--- What needs to be done ---
Records follow. Copy every line with "square".

--- Entries supplied ---
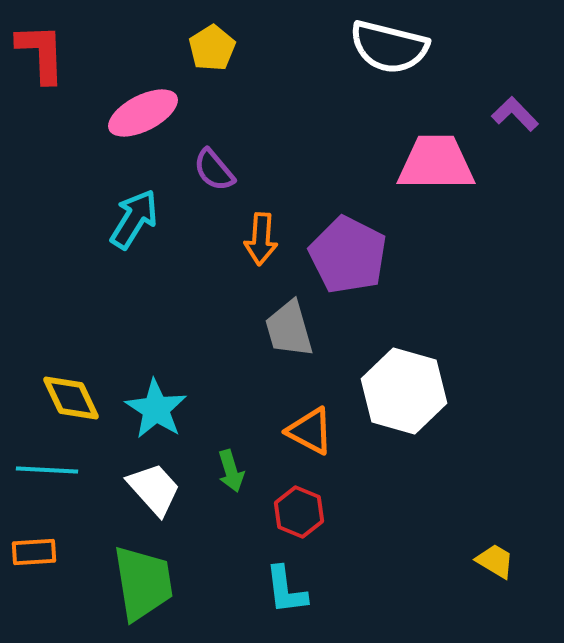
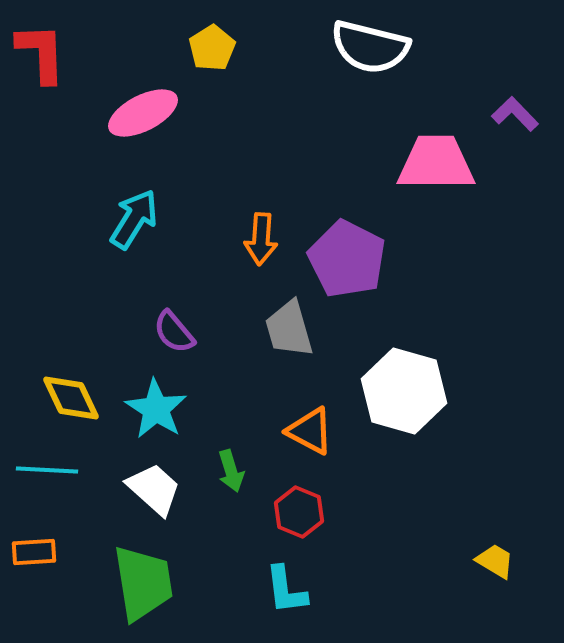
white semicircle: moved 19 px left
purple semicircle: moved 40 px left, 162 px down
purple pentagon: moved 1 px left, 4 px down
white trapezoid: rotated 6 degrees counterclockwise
==
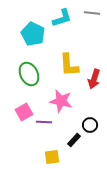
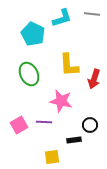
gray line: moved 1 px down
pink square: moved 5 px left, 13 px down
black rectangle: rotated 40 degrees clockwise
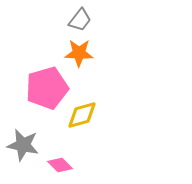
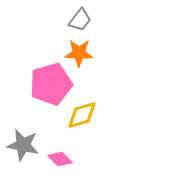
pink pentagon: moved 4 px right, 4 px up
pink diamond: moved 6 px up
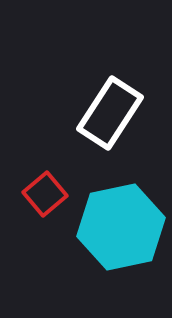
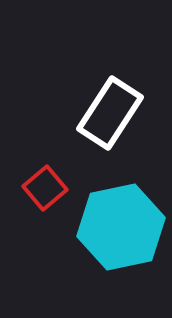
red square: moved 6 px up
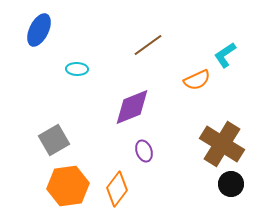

--- Solution to the exercise ---
pink square: moved 5 px left, 13 px down
red square: moved 6 px up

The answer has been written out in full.